[Bounding box correspondences]

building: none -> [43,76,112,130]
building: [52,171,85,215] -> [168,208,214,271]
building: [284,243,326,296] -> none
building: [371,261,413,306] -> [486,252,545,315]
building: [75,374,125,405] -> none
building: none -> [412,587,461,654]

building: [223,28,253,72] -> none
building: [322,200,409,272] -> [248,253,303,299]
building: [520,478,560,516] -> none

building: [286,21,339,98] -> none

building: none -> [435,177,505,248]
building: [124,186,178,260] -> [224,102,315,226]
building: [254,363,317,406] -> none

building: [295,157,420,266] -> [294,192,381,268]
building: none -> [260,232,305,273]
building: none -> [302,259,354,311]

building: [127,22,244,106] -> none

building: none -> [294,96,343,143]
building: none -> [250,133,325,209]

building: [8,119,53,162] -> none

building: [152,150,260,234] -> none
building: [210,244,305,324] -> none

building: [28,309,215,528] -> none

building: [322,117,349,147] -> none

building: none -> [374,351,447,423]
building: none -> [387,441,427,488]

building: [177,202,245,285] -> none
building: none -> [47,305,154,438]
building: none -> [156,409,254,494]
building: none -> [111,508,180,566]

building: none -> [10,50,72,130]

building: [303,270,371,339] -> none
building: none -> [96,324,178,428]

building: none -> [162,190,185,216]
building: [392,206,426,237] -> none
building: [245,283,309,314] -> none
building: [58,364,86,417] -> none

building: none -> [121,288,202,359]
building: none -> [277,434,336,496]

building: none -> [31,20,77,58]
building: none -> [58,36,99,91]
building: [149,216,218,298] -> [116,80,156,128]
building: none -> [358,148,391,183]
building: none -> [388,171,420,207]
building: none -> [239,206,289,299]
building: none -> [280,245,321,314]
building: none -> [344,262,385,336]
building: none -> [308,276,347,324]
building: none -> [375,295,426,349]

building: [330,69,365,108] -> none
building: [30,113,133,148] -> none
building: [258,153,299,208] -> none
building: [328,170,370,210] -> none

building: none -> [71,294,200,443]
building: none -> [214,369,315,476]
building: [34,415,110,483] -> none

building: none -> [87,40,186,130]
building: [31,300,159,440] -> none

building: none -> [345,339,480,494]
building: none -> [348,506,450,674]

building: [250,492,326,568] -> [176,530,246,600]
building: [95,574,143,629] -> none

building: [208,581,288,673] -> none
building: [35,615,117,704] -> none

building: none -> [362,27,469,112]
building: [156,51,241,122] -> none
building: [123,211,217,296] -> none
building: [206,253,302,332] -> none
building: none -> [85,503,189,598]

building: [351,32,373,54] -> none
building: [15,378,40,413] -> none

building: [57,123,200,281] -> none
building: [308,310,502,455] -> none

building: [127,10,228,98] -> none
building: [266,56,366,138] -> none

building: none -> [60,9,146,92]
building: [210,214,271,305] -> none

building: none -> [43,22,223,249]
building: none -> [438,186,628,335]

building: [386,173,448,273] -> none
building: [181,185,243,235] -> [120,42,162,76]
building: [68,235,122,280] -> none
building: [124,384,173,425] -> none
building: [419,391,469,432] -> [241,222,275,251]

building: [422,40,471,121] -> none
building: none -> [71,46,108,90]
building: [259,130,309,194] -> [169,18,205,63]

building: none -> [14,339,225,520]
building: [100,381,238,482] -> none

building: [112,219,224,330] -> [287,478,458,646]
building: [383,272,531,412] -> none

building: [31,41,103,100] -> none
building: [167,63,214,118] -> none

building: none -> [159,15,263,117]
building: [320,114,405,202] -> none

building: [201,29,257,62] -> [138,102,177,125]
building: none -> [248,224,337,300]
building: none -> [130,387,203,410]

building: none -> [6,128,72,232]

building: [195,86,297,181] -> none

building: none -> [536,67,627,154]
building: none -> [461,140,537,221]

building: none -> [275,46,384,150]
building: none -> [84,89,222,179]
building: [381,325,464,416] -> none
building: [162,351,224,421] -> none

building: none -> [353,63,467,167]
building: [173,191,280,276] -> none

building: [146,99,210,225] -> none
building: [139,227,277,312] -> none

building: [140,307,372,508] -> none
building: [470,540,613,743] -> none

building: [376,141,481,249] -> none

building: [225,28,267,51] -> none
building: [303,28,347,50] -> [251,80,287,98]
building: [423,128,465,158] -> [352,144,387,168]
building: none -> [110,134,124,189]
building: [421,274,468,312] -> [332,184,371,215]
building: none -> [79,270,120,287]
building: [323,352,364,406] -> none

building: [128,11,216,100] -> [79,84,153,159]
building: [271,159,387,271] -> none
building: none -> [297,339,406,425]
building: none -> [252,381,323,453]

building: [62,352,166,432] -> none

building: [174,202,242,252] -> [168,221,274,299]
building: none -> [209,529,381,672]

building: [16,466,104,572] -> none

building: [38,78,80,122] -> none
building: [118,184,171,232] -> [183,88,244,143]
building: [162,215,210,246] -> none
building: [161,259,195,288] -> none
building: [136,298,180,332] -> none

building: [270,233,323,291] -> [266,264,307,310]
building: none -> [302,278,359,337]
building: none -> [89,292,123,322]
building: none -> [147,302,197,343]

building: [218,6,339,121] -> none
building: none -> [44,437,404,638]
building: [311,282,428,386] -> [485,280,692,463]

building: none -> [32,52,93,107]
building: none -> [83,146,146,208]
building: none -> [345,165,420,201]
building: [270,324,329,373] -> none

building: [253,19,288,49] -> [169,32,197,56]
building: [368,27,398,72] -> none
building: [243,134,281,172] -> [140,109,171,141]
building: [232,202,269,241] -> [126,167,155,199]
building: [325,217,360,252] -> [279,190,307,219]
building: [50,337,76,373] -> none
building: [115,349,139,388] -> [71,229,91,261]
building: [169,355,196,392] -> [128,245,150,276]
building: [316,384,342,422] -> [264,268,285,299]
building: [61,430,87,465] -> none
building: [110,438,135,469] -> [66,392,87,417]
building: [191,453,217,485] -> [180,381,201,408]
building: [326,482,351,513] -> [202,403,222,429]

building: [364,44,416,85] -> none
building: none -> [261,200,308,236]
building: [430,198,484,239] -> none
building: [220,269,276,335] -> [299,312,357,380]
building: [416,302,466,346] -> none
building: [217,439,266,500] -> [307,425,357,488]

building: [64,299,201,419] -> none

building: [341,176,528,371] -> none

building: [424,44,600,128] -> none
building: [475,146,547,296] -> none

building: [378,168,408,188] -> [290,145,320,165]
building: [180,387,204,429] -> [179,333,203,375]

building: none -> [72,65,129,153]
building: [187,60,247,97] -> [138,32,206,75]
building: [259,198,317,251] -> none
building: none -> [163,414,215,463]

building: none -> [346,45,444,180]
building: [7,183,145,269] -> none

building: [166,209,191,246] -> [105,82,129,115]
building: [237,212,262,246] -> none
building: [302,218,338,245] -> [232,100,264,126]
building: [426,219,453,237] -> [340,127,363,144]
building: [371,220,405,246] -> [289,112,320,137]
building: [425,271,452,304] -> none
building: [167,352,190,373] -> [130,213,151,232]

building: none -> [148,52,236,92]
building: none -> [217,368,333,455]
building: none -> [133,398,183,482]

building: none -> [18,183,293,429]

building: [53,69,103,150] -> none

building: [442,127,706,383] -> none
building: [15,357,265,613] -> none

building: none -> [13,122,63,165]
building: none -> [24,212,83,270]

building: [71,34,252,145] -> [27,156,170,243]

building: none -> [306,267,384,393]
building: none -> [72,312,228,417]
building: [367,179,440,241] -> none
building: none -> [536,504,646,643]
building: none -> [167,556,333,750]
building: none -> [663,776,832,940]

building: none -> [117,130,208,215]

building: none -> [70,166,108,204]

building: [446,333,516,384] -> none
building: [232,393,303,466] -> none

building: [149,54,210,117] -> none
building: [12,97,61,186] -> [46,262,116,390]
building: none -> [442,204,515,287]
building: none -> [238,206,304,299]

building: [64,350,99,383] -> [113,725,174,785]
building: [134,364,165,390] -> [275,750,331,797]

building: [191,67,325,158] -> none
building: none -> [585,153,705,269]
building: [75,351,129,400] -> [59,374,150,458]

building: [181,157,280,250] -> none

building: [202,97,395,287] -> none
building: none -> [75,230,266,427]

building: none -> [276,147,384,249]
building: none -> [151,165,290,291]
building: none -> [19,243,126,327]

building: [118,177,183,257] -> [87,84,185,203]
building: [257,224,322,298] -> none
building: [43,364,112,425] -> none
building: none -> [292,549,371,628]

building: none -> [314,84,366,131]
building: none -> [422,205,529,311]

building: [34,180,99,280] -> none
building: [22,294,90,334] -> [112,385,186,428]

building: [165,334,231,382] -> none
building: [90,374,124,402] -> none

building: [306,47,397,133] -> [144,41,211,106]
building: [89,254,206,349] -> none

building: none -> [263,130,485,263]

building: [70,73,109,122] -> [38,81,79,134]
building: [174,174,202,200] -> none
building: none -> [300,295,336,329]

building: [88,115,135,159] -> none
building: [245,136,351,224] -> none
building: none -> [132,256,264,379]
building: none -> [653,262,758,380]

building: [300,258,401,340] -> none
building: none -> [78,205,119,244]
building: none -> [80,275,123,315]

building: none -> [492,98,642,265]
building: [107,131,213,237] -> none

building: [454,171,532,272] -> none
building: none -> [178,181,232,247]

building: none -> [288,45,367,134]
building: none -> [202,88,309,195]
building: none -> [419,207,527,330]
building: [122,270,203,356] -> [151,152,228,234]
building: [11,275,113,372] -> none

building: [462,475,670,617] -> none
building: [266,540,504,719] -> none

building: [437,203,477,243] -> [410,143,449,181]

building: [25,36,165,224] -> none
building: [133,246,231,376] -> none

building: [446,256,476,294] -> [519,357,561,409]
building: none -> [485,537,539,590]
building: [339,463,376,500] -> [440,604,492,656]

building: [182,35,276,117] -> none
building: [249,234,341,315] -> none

**What you will do:**
Scan the lines above for "building: [152,150,260,234] -> none" and for "building: none -> [111,508,180,566]". Repeat exactly the line holding each of them and every line in between.

**Reply:**
building: [152,150,260,234] -> none
building: [210,244,305,324] -> none

building: [28,309,215,528] -> none

building: [322,117,349,147] -> none

building: none -> [374,351,447,423]
building: none -> [387,441,427,488]

building: [177,202,245,285] -> none
building: none -> [47,305,154,438]
building: none -> [156,409,254,494]
building: none -> [111,508,180,566]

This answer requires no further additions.